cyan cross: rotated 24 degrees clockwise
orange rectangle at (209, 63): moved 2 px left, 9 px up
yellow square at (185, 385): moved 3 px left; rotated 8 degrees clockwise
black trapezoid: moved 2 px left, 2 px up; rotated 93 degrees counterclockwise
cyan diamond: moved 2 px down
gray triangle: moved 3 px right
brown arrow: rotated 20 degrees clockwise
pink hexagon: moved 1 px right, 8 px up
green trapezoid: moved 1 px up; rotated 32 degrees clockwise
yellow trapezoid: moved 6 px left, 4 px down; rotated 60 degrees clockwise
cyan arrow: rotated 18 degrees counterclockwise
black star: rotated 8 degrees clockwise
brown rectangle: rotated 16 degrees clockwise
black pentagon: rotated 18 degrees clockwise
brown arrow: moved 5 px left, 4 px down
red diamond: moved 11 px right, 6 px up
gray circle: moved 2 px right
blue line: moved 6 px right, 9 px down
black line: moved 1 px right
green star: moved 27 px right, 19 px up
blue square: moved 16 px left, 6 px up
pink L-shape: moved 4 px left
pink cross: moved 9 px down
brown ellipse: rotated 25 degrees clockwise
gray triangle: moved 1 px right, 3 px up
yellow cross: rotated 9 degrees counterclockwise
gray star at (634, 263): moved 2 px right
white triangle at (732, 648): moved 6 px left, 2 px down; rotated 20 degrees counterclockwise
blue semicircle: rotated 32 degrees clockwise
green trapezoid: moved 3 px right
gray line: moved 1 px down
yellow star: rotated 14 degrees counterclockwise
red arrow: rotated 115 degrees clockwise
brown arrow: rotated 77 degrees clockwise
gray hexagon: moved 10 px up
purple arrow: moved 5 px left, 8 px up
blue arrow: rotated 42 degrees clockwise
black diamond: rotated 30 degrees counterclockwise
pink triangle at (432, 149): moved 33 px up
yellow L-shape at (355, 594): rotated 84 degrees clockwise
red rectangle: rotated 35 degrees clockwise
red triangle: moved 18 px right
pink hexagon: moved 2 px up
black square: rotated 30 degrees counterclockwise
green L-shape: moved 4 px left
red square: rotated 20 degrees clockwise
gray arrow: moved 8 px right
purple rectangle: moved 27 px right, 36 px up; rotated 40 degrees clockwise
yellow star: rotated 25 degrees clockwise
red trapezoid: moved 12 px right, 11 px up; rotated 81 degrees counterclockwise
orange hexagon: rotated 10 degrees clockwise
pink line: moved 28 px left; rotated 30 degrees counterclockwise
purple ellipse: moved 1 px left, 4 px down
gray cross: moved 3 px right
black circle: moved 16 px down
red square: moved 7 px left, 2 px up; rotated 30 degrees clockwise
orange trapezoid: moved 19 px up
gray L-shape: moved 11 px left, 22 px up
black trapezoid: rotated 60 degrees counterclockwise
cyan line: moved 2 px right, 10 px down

> _ACTIVITY_:
The response should consist only of the lines from the one containing "red square: moved" to the end of the material above, both included.

> _ANSWER TO THIS PROBLEM_:
red square: moved 7 px left, 2 px up; rotated 30 degrees clockwise
orange trapezoid: moved 19 px up
gray L-shape: moved 11 px left, 22 px up
black trapezoid: rotated 60 degrees counterclockwise
cyan line: moved 2 px right, 10 px down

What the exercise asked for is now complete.